*Input material*.
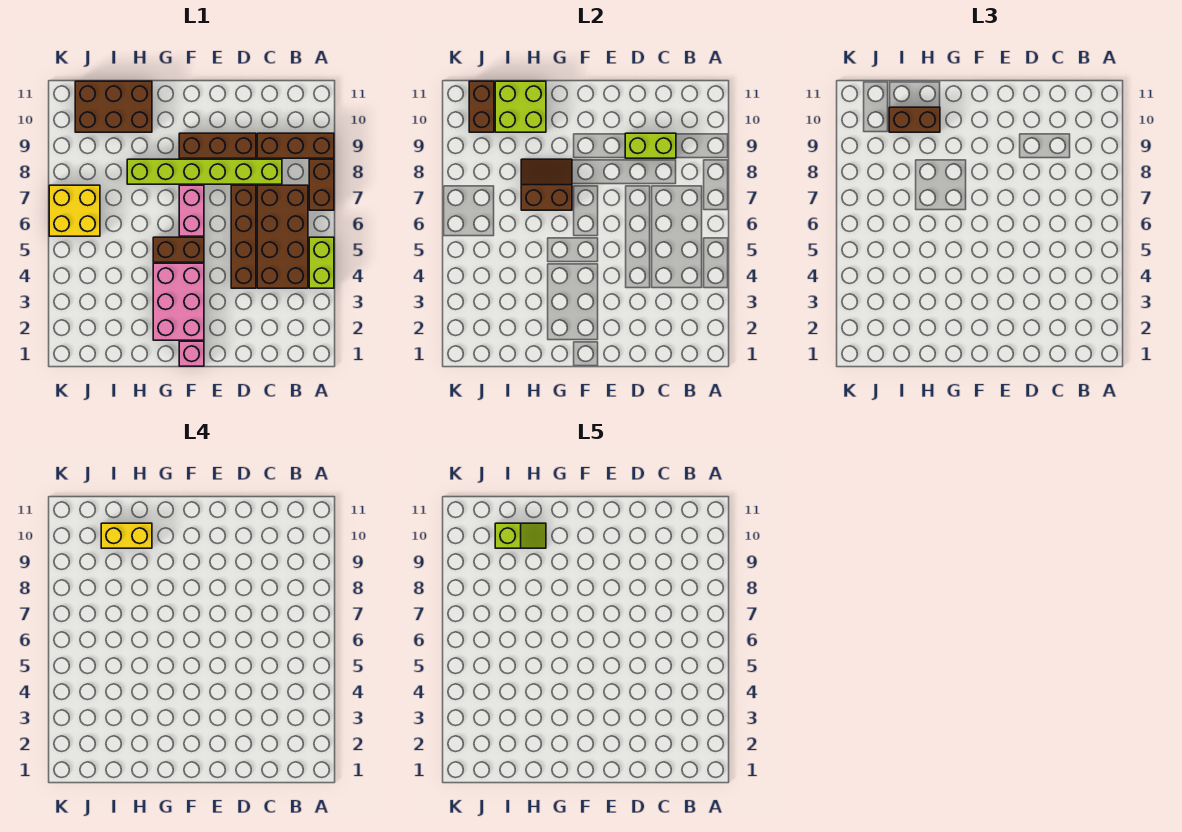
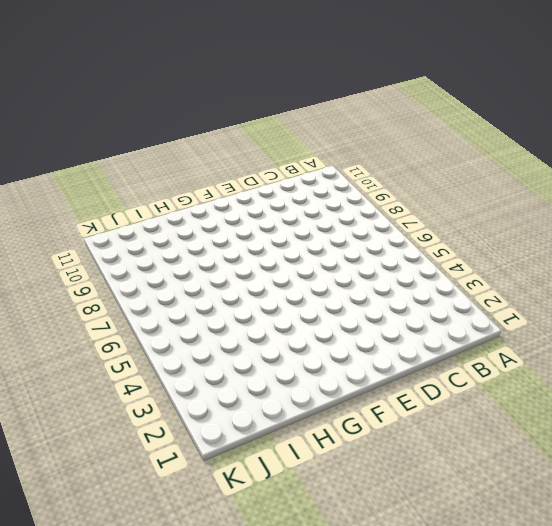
none -> lime brick A4:A5 level 1
none -> brown brick A7:A8 level 1
none -> brown brick A9:C9 level 1

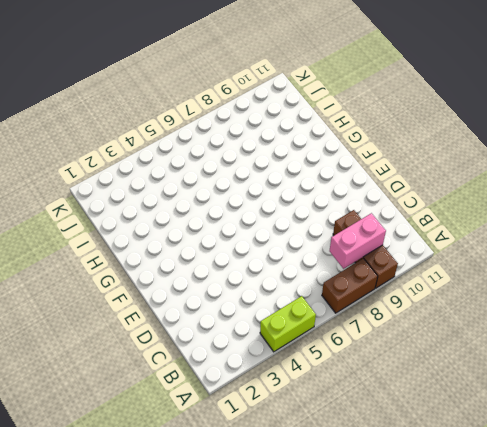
pink brick B8:B9 level 2 -> pink brick F6:F7 level 1
none -> brown brick B4:C7 level 1
none -> lime brick C8:H8 level 1
none -> brown brick D4:D7 level 1

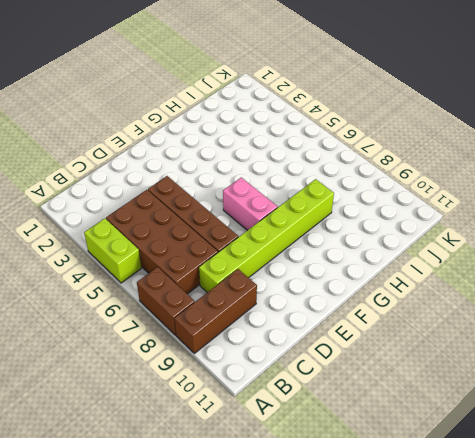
none -> brown brick D9:F9 level 1
none -> pink brick F1 level 1
none -> pink brick F2:G4 level 1

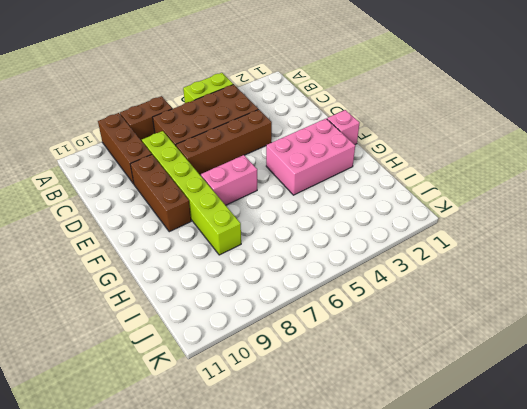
none -> brown brick F5:G5 level 1
none -> brown brick H10:J11 level 1
none -> yellow brick J6:K7 level 1

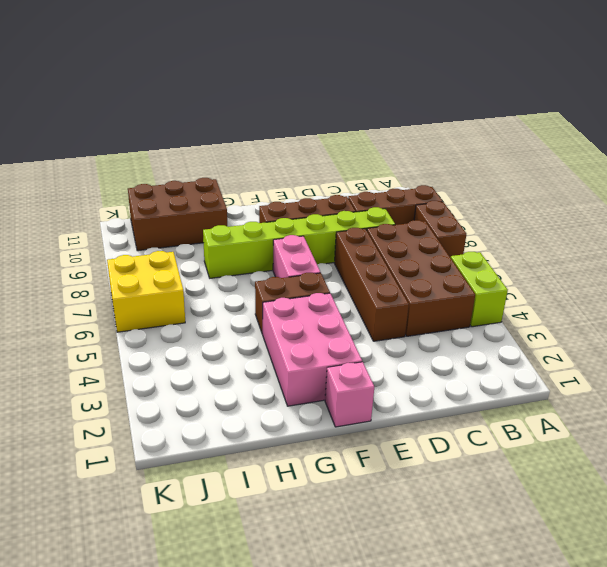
none -> lime brick C9:D9 level 2
none -> brown slope G7:H8 level 2 top 7
none -> lime brick H10:I11 level 2

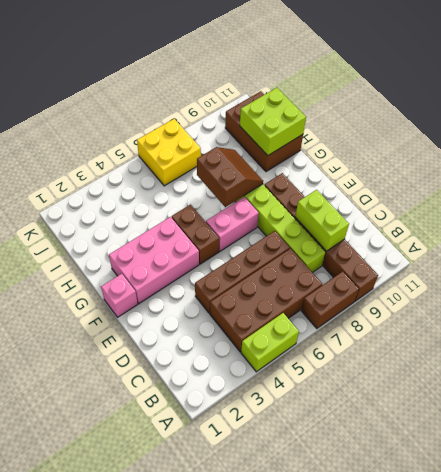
none -> brown brick J10:J11 level 2
none -> brown brick H10:I10 level 3
none -> yellow brick H10:I10 level 4

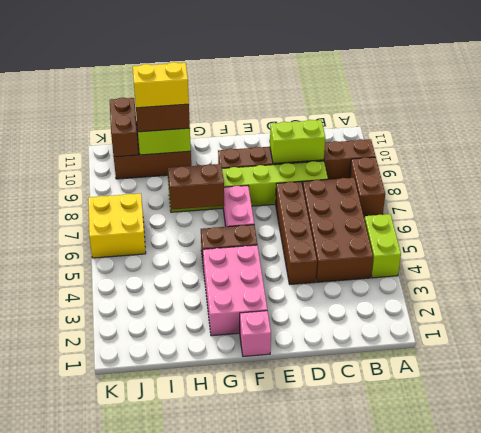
none -> lime slope H10:I10 level 5 top I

*What is required*. Copy the final stretch of lines, starting at the one that holds "none -> brown brick D9:F9 level 1" and ending at the last line of the data, exactly; omit pictures.

*The answer*.
none -> brown brick D9:F9 level 1
none -> pink brick F1 level 1
none -> pink brick F2:G4 level 1

none -> brown brick F5:G5 level 1
none -> brown brick H10:J11 level 1
none -> yellow brick J6:K7 level 1

none -> lime brick C9:D9 level 2
none -> brown slope G7:H8 level 2 top 7
none -> lime brick H10:I11 level 2

none -> brown brick J10:J11 level 2
none -> brown brick H10:I10 level 3
none -> yellow brick H10:I10 level 4

none -> lime slope H10:I10 level 5 top I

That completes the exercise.